Geospatial object listing tasks
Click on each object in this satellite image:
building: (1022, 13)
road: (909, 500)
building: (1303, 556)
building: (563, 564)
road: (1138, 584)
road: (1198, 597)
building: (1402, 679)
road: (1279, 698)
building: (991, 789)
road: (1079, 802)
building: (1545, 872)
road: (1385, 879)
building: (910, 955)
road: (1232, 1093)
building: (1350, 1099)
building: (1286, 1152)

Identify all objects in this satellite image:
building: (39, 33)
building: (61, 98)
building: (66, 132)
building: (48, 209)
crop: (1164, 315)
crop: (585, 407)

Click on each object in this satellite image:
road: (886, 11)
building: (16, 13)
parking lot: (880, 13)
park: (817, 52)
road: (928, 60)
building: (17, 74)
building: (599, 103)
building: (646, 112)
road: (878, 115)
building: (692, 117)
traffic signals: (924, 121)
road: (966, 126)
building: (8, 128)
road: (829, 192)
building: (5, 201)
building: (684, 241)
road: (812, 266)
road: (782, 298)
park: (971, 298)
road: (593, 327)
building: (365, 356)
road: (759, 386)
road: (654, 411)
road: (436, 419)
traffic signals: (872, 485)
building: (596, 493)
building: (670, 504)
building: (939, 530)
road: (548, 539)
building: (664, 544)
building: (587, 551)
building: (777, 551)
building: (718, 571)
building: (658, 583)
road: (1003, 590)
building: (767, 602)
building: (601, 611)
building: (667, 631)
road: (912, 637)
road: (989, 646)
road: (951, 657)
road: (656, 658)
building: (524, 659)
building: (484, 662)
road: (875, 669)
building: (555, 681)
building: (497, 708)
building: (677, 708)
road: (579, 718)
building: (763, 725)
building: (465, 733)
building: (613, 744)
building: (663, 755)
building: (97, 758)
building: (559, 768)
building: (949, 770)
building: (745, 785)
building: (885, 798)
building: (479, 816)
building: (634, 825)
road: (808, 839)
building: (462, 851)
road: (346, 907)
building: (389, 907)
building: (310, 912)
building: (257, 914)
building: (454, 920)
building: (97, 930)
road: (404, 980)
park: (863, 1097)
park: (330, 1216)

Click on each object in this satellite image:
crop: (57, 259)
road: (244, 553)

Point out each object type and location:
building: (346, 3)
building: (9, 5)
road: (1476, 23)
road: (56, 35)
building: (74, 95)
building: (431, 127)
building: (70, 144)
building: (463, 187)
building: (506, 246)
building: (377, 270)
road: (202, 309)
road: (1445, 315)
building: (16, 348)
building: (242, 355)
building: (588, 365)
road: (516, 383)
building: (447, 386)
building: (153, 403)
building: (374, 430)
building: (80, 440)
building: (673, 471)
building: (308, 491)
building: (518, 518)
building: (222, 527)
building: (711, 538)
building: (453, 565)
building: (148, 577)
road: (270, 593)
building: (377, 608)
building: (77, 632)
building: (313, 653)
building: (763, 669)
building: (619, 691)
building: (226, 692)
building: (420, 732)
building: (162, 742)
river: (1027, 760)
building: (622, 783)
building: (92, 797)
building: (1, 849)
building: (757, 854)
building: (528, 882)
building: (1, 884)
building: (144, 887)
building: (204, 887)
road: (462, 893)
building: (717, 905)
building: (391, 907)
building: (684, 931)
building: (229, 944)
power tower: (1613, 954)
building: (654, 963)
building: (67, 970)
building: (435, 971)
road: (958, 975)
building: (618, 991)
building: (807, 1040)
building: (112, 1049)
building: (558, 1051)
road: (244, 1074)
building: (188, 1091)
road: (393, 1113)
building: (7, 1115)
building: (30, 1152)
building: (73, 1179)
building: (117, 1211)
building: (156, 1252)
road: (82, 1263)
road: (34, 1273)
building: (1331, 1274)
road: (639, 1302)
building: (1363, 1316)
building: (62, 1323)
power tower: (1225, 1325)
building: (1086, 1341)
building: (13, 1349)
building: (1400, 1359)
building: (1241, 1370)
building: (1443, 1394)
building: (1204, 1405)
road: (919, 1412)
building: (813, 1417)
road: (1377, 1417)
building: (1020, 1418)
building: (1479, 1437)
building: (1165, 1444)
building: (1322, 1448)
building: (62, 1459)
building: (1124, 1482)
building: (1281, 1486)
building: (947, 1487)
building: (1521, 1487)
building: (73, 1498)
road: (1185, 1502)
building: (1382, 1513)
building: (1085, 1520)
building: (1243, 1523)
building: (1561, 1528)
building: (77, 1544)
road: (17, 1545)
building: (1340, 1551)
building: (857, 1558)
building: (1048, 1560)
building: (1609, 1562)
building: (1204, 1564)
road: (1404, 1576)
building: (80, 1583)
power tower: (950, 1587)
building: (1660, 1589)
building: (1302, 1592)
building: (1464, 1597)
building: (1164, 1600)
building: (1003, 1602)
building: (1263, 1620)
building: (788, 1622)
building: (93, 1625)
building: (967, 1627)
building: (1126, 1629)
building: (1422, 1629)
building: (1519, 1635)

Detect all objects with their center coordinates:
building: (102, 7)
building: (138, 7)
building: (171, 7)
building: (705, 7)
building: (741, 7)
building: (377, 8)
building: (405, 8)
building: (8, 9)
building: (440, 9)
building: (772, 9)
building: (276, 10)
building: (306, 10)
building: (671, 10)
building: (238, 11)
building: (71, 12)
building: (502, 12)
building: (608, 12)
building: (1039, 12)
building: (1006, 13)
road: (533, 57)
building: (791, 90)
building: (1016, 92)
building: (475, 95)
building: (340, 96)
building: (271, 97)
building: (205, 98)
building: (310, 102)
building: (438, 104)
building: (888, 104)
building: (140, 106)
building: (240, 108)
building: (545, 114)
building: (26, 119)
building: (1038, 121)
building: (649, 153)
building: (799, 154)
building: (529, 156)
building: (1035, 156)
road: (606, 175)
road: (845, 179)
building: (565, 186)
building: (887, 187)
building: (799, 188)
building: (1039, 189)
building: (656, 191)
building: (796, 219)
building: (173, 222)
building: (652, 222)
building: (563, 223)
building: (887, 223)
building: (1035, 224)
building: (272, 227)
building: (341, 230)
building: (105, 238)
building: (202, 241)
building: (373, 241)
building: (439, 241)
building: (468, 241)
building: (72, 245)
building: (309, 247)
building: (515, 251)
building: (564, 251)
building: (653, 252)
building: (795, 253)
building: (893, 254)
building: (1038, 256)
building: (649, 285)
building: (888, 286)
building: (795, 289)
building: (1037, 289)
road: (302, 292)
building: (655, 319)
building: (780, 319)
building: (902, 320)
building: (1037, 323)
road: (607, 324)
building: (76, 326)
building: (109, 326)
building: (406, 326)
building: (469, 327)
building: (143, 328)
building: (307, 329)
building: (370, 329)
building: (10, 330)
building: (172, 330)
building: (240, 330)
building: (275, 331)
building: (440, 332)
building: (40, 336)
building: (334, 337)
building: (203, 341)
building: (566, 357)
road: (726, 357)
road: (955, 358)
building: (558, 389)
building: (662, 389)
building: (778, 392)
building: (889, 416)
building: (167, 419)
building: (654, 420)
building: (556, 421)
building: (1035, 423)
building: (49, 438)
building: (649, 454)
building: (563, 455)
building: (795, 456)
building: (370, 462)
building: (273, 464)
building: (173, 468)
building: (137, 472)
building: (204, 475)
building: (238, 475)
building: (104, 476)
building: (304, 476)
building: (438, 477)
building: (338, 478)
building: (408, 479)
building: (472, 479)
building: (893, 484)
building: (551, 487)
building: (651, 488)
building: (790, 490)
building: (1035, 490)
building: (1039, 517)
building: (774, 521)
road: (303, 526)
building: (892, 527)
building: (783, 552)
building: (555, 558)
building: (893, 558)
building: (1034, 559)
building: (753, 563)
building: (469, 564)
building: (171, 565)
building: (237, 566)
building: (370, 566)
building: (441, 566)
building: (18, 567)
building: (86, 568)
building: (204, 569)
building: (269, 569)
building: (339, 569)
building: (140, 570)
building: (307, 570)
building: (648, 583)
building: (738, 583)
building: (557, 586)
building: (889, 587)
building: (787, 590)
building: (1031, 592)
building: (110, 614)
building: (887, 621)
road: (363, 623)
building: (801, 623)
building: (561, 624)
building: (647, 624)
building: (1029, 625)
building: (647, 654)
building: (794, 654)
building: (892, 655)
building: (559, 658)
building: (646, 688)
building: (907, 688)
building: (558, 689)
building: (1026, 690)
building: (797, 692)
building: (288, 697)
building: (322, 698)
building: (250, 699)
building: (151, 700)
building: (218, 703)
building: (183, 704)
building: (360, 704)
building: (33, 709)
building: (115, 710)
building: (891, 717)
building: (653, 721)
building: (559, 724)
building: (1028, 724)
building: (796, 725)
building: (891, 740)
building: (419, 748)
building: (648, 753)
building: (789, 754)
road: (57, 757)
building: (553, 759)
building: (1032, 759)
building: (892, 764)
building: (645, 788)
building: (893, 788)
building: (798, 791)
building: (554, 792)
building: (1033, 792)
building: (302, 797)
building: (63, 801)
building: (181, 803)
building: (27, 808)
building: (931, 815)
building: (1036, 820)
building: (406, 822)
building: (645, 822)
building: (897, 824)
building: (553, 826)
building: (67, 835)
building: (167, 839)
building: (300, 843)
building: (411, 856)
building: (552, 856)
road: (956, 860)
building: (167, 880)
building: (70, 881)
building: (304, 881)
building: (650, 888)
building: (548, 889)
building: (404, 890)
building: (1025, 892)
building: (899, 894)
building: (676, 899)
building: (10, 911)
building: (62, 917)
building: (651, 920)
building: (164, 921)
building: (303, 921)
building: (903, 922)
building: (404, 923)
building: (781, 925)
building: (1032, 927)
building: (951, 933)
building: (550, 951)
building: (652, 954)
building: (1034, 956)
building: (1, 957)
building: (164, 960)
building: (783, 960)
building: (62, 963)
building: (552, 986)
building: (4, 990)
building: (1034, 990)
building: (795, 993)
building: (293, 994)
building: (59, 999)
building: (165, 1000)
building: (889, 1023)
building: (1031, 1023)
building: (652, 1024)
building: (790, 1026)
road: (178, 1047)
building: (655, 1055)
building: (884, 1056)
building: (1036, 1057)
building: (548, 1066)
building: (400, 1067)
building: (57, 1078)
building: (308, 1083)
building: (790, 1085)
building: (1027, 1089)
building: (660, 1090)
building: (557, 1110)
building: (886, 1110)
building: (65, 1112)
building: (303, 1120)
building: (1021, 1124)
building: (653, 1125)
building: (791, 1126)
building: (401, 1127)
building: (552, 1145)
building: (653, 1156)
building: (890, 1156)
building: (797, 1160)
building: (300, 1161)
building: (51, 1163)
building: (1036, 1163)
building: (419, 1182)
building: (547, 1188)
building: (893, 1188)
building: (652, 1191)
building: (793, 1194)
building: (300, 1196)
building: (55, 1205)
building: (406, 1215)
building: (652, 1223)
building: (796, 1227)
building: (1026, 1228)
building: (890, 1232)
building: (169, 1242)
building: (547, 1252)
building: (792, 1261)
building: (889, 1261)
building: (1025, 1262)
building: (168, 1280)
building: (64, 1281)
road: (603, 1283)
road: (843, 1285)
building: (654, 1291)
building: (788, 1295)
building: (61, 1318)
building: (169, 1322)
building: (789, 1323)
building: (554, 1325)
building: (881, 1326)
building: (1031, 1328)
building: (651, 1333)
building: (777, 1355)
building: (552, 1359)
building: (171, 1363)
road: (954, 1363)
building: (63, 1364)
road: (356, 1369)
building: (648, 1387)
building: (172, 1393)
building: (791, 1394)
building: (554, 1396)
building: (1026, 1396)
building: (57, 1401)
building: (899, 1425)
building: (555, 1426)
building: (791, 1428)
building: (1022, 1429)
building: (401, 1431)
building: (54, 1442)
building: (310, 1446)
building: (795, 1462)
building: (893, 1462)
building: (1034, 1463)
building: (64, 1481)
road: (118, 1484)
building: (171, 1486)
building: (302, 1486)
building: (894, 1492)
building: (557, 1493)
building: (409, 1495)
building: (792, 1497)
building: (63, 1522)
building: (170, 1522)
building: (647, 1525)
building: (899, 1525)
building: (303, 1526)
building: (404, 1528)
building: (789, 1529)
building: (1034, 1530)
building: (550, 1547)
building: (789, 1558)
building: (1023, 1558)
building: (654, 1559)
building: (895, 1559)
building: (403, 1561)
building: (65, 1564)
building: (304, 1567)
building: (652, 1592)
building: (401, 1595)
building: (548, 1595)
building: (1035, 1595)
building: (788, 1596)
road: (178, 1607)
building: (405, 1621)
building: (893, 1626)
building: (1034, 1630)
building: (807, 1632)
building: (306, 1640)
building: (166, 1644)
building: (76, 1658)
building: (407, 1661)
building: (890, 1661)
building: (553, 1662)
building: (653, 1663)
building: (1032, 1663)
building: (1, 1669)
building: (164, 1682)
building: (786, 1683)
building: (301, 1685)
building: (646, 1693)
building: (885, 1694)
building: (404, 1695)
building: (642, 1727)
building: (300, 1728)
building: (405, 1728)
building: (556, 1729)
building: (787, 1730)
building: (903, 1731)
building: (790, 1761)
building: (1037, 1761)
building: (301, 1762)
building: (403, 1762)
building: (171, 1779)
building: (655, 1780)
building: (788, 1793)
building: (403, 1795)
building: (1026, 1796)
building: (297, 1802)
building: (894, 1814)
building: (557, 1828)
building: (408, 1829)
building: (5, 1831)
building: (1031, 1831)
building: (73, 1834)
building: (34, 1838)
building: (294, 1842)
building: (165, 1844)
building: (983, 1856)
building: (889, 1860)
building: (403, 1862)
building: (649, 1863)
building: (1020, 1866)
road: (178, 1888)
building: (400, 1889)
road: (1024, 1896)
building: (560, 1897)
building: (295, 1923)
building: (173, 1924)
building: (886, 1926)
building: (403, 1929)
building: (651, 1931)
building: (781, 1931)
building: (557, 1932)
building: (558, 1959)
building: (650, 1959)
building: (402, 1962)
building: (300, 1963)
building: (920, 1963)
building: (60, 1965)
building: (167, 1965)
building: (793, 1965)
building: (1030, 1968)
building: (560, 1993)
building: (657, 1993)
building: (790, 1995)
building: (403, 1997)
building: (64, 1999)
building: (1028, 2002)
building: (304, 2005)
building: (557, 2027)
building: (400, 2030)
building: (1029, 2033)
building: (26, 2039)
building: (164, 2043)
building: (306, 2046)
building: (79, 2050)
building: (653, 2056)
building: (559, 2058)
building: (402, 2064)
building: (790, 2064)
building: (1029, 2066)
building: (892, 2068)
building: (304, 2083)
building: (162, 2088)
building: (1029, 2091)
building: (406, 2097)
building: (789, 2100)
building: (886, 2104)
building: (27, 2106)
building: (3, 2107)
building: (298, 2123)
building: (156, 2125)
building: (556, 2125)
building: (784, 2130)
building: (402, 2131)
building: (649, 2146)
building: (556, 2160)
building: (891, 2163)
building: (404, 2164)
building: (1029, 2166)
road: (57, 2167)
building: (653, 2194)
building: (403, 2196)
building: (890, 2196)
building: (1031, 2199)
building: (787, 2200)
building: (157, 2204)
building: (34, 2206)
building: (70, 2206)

What is expected: What lines of the data contain the string "power"? List them.

Response to this task:
power tower: (1613, 954)
power tower: (1225, 1325)
power tower: (950, 1587)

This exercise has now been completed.